§ SUPPLIED INFORMATION
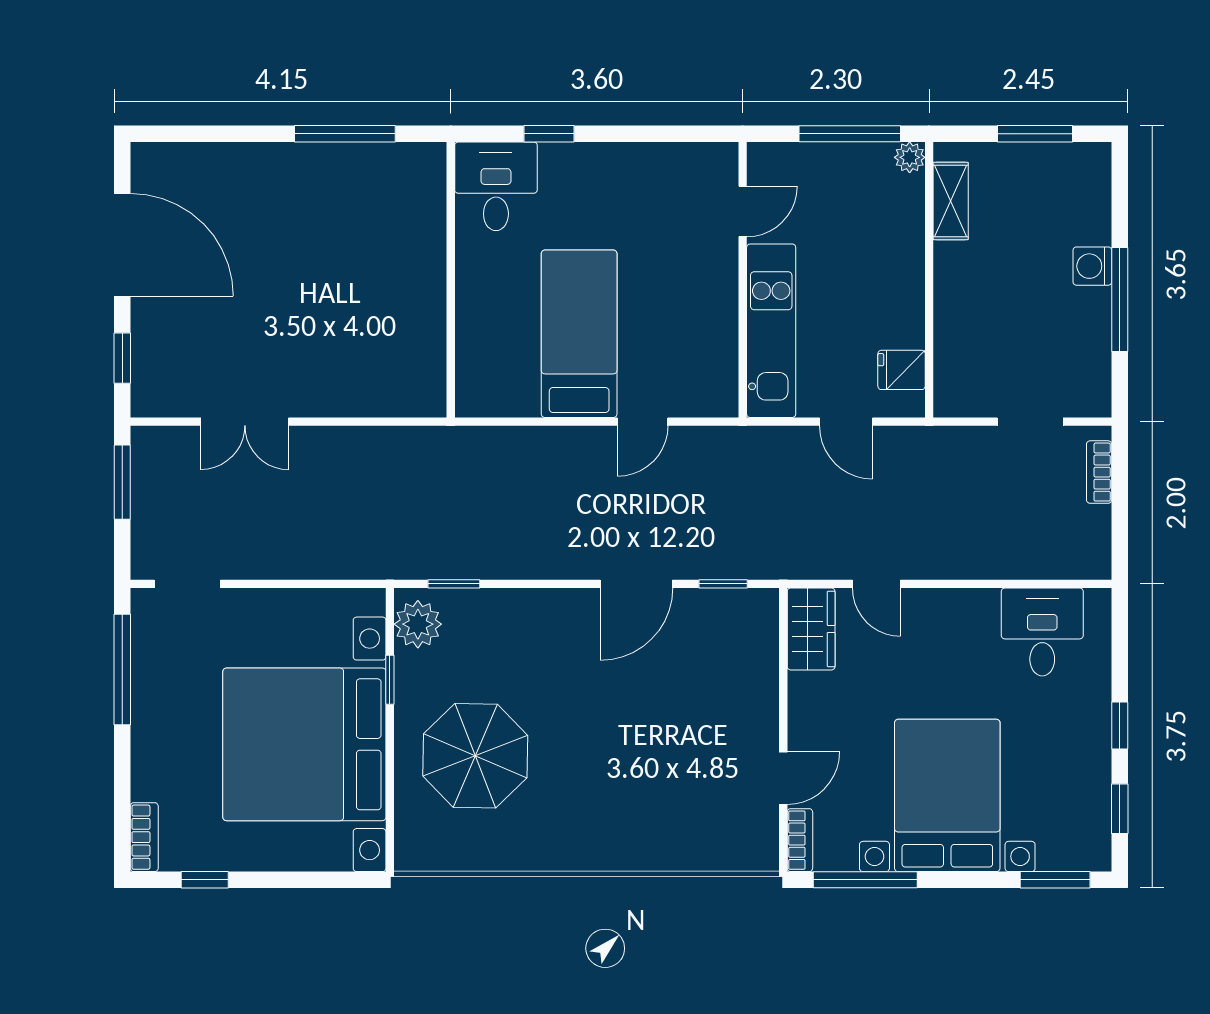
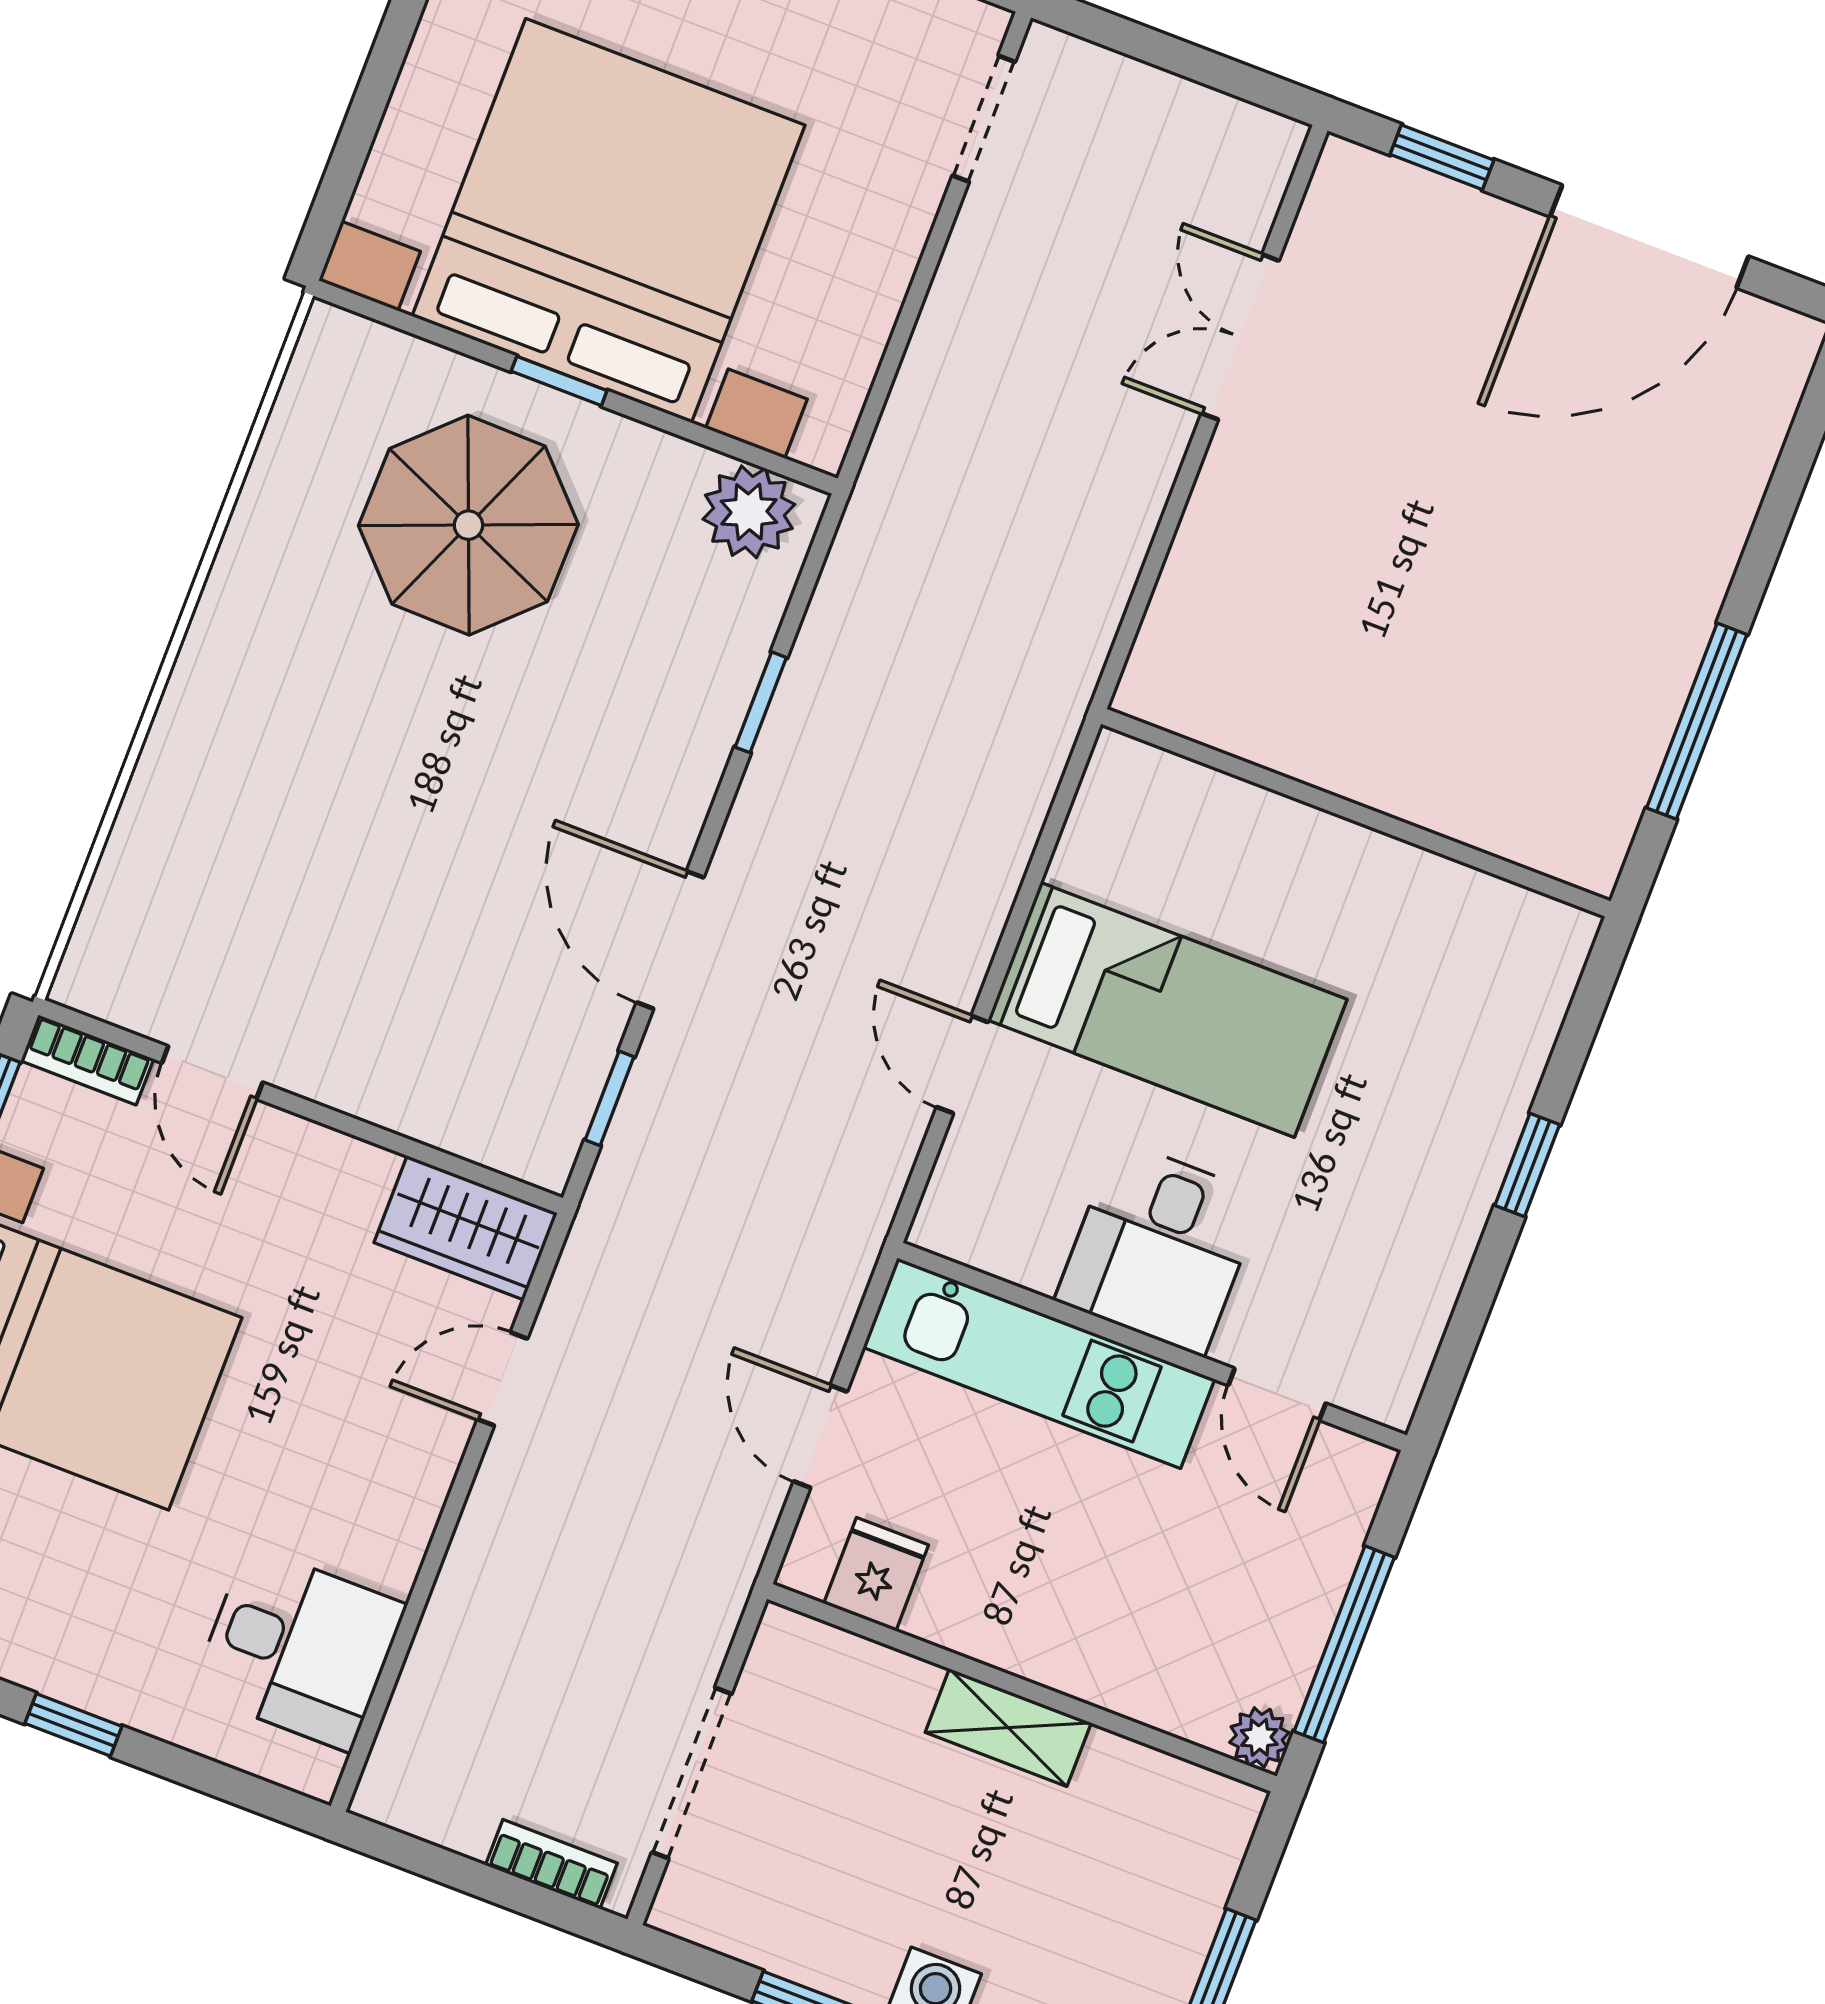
window: (549, 134) -> (1527, 1165), moved
desk: (496, 186) -> (1160, 1248), moved, turned 90
shelving: (951, 201) -> (1008, 1728), moved
door: (846, 422) -> (820, 1436), hinge flipped
doorway: (1030, 422) -> (692, 1773), width x1.38
window: (122, 482) -> (1215, 71), removed
window: (454, 584) -> (761, 702), moved
window: (390, 680) -> (559, 381), moved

§ WHAT YOU HAVE TO DO
Repeat the material above precisely as it appears, omitting the images it contains.

§ SOLUTION FOR THIS EXERCISE
window: (549, 134) -> (1527, 1165), moved
desk: (496, 186) -> (1160, 1248), moved, turned 90
shelving: (951, 201) -> (1008, 1728), moved
door: (846, 422) -> (820, 1436), hinge flipped
doorway: (1030, 422) -> (692, 1773), width x1.38
window: (122, 482) -> (1215, 71), removed
window: (454, 584) -> (761, 702), moved
window: (390, 680) -> (559, 381), moved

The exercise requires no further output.